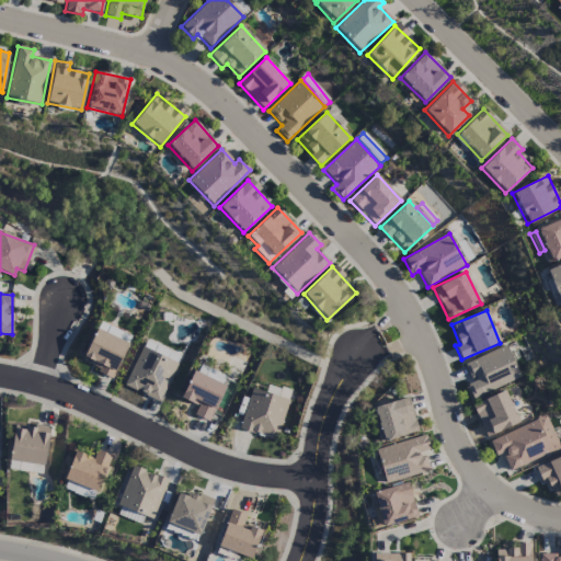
[(114,376),(128,343),(94,330),(81,362),(114,376)]
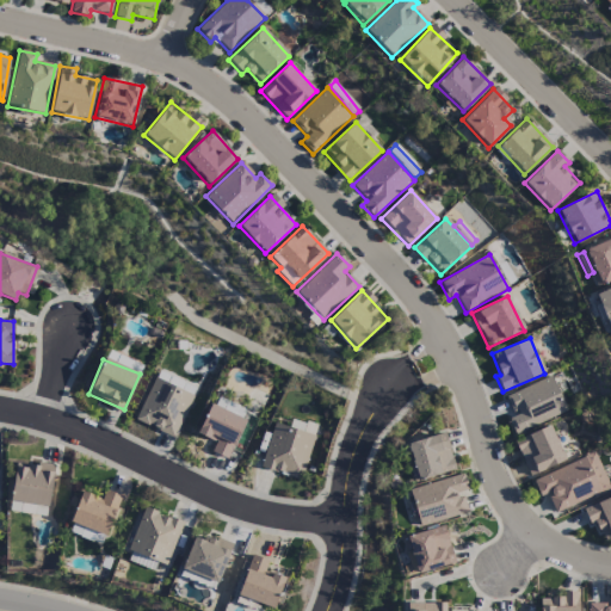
[(505,396),(512,415),(507,418),(513,434),(567,414),(551,377),(505,396)]
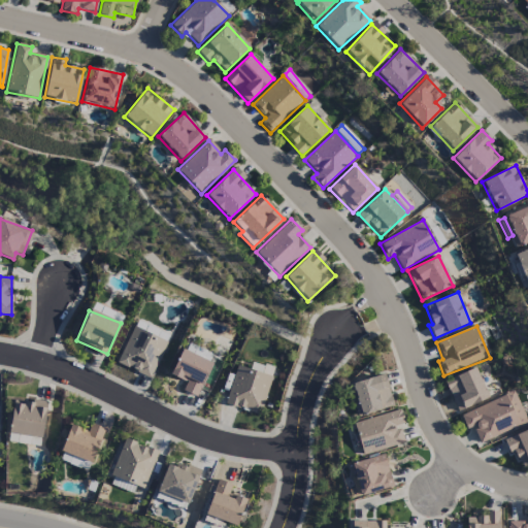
[(150,378),(166,342),(132,327),(117,364),(150,378)]
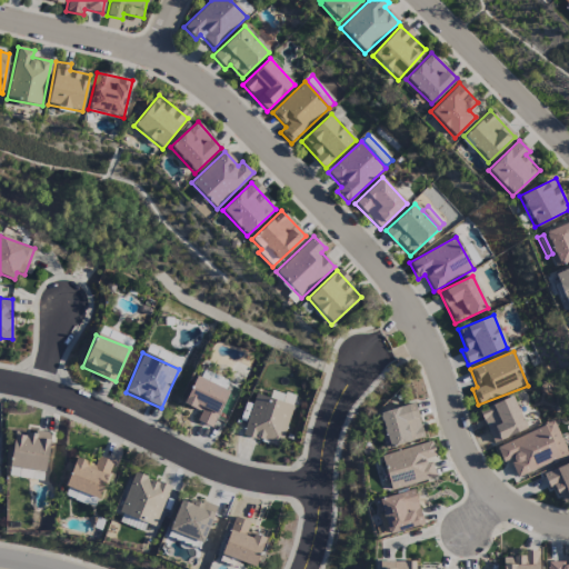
[(228,391),(196,377),(182,405),(200,412),(197,421),(211,428),(228,391)]
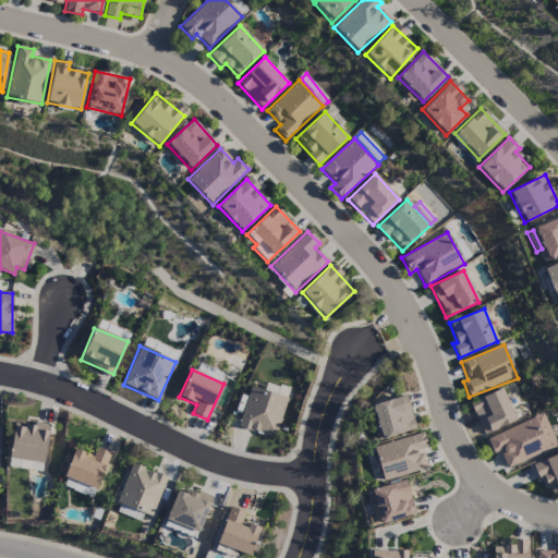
[(238,427),(275,438),(287,398),(250,387),(238,427)]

_TASK INSTRUCTIONS:_
Type the lines above out again exactly as they appear, skipping every picture.

_OUTPUT FOR THIS EXERCISE:_
[(114,376),(128,343),(94,330),(81,362),(114,376)]
[(505,396),(512,415),(507,418),(513,434),(567,414),(551,377),(505,396)]
[(150,378),(166,342),(132,327),(117,364),(150,378)]
[(228,391),(196,377),(182,405),(200,412),(197,421),(211,428),(228,391)]
[(238,427),(275,438),(287,398),(250,387),(238,427)]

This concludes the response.